(Dataset excerpts):
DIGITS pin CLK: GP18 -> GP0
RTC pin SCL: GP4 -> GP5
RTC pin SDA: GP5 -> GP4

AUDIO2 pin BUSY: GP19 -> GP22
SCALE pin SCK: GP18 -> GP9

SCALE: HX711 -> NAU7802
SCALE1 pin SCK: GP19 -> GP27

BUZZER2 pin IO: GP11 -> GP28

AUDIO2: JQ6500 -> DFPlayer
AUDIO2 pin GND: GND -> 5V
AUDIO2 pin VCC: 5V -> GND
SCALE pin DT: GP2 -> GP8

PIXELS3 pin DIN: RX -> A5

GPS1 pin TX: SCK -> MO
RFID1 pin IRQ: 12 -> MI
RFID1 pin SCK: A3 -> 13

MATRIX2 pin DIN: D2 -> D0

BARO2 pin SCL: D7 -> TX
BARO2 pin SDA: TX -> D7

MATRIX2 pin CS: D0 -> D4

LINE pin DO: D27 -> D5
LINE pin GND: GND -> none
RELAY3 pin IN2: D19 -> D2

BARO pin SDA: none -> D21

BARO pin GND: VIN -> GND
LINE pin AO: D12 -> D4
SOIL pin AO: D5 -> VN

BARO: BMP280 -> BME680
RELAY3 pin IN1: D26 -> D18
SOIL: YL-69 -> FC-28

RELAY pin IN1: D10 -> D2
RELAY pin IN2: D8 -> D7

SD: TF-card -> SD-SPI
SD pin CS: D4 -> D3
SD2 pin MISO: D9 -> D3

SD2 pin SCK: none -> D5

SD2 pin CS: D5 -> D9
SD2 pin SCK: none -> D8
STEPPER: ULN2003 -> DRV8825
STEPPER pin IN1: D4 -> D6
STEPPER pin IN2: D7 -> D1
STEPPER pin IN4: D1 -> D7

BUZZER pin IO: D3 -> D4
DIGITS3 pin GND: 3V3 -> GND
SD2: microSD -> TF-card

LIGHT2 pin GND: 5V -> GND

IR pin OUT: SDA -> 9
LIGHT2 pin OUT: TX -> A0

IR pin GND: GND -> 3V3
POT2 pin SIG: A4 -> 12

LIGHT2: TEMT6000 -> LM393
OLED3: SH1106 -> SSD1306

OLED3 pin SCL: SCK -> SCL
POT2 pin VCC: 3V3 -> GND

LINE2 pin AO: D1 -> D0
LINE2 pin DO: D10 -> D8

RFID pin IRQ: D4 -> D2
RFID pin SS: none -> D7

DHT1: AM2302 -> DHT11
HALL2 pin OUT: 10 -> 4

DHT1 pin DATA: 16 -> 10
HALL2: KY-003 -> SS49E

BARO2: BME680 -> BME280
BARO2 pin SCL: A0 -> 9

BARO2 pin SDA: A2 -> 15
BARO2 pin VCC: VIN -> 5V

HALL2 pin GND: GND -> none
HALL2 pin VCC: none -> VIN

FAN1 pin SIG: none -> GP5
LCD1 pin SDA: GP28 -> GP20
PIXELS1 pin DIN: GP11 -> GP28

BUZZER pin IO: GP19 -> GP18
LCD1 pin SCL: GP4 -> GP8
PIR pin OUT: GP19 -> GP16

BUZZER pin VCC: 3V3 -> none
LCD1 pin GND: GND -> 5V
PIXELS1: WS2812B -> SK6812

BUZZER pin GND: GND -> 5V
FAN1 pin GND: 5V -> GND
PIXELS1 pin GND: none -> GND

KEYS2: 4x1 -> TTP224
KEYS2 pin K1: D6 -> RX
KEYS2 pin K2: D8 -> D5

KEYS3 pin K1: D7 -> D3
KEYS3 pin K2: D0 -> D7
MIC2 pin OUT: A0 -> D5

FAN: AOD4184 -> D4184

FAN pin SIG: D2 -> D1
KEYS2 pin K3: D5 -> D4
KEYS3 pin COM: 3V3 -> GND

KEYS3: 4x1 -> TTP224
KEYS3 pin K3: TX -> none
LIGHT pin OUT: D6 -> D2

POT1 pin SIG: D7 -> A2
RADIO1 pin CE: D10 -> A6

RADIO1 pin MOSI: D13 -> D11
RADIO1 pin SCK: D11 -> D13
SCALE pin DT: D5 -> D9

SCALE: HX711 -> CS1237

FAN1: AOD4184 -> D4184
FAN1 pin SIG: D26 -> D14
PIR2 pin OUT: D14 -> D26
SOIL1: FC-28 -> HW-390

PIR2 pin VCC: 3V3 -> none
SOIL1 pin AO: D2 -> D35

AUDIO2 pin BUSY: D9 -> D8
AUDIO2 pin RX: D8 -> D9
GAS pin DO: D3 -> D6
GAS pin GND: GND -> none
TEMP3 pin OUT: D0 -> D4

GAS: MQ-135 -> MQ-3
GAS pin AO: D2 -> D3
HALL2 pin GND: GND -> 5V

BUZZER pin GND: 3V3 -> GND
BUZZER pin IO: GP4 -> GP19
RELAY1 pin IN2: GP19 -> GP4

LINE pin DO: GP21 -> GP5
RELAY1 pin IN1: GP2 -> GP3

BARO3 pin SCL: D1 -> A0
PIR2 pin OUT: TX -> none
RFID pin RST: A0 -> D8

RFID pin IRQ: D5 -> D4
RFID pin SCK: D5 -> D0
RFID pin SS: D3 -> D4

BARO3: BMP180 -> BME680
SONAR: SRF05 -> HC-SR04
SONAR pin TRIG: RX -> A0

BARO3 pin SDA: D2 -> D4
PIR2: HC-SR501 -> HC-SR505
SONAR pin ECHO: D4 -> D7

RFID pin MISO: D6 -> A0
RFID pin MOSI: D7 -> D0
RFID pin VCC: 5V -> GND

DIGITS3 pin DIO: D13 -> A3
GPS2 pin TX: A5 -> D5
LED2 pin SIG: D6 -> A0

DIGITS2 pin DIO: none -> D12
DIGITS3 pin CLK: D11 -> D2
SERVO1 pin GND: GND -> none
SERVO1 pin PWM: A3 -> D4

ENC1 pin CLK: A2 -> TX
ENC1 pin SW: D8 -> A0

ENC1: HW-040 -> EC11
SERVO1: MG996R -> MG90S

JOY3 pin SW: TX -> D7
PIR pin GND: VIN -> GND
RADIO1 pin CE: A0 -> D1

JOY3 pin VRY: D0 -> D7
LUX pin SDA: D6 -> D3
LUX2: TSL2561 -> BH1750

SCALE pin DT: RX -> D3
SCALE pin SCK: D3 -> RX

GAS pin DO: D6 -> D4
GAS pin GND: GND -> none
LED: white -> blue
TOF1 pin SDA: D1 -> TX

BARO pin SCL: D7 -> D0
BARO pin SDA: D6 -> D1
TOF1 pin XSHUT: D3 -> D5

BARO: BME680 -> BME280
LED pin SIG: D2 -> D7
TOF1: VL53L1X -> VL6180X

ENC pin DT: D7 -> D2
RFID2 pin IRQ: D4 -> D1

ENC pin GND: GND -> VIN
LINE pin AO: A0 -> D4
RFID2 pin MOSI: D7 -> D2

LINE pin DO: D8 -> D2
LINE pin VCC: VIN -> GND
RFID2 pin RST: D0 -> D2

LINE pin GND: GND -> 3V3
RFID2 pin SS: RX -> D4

(Work instructions): Look through the data above and return exactly the lines from the one that contains "LCD1 pin GND: GND -> 5V" to the one that contains "RFID2 pin IRQ: D4 -> D1", inclusive, with nothing else.

(Result below):
LCD1 pin GND: GND -> 5V
PIXELS1: WS2812B -> SK6812

BUZZER pin GND: GND -> 5V
FAN1 pin GND: 5V -> GND
PIXELS1 pin GND: none -> GND

KEYS2: 4x1 -> TTP224
KEYS2 pin K1: D6 -> RX
KEYS2 pin K2: D8 -> D5

KEYS3 pin K1: D7 -> D3
KEYS3 pin K2: D0 -> D7
MIC2 pin OUT: A0 -> D5

FAN: AOD4184 -> D4184

FAN pin SIG: D2 -> D1
KEYS2 pin K3: D5 -> D4
KEYS3 pin COM: 3V3 -> GND

KEYS3: 4x1 -> TTP224
KEYS3 pin K3: TX -> none
LIGHT pin OUT: D6 -> D2

POT1 pin SIG: D7 -> A2
RADIO1 pin CE: D10 -> A6

RADIO1 pin MOSI: D13 -> D11
RADIO1 pin SCK: D11 -> D13
SCALE pin DT: D5 -> D9

SCALE: HX711 -> CS1237

FAN1: AOD4184 -> D4184
FAN1 pin SIG: D26 -> D14
PIR2 pin OUT: D14 -> D26
SOIL1: FC-28 -> HW-390

PIR2 pin VCC: 3V3 -> none
SOIL1 pin AO: D2 -> D35

AUDIO2 pin BUSY: D9 -> D8
AUDIO2 pin RX: D8 -> D9
GAS pin DO: D3 -> D6
GAS pin GND: GND -> none
TEMP3 pin OUT: D0 -> D4

GAS: MQ-135 -> MQ-3
GAS pin AO: D2 -> D3
HALL2 pin GND: GND -> 5V

BUZZER pin GND: 3V3 -> GND
BUZZER pin IO: GP4 -> GP19
RELAY1 pin IN2: GP19 -> GP4

LINE pin DO: GP21 -> GP5
RELAY1 pin IN1: GP2 -> GP3

BARO3 pin SCL: D1 -> A0
PIR2 pin OUT: TX -> none
RFID pin RST: A0 -> D8

RFID pin IRQ: D5 -> D4
RFID pin SCK: D5 -> D0
RFID pin SS: D3 -> D4

BARO3: BMP180 -> BME680
SONAR: SRF05 -> HC-SR04
SONAR pin TRIG: RX -> A0

BARO3 pin SDA: D2 -> D4
PIR2: HC-SR501 -> HC-SR505
SONAR pin ECHO: D4 -> D7

RFID pin MISO: D6 -> A0
RFID pin MOSI: D7 -> D0
RFID pin VCC: 5V -> GND

DIGITS3 pin DIO: D13 -> A3
GPS2 pin TX: A5 -> D5
LED2 pin SIG: D6 -> A0

DIGITS2 pin DIO: none -> D12
DIGITS3 pin CLK: D11 -> D2
SERVO1 pin GND: GND -> none
SERVO1 pin PWM: A3 -> D4

ENC1 pin CLK: A2 -> TX
ENC1 pin SW: D8 -> A0

ENC1: HW-040 -> EC11
SERVO1: MG996R -> MG90S

JOY3 pin SW: TX -> D7
PIR pin GND: VIN -> GND
RADIO1 pin CE: A0 -> D1

JOY3 pin VRY: D0 -> D7
LUX pin SDA: D6 -> D3
LUX2: TSL2561 -> BH1750

SCALE pin DT: RX -> D3
SCALE pin SCK: D3 -> RX

GAS pin DO: D6 -> D4
GAS pin GND: GND -> none
LED: white -> blue
TOF1 pin SDA: D1 -> TX

BARO pin SCL: D7 -> D0
BARO pin SDA: D6 -> D1
TOF1 pin XSHUT: D3 -> D5

BARO: BME680 -> BME280
LED pin SIG: D2 -> D7
TOF1: VL53L1X -> VL6180X

ENC pin DT: D7 -> D2
RFID2 pin IRQ: D4 -> D1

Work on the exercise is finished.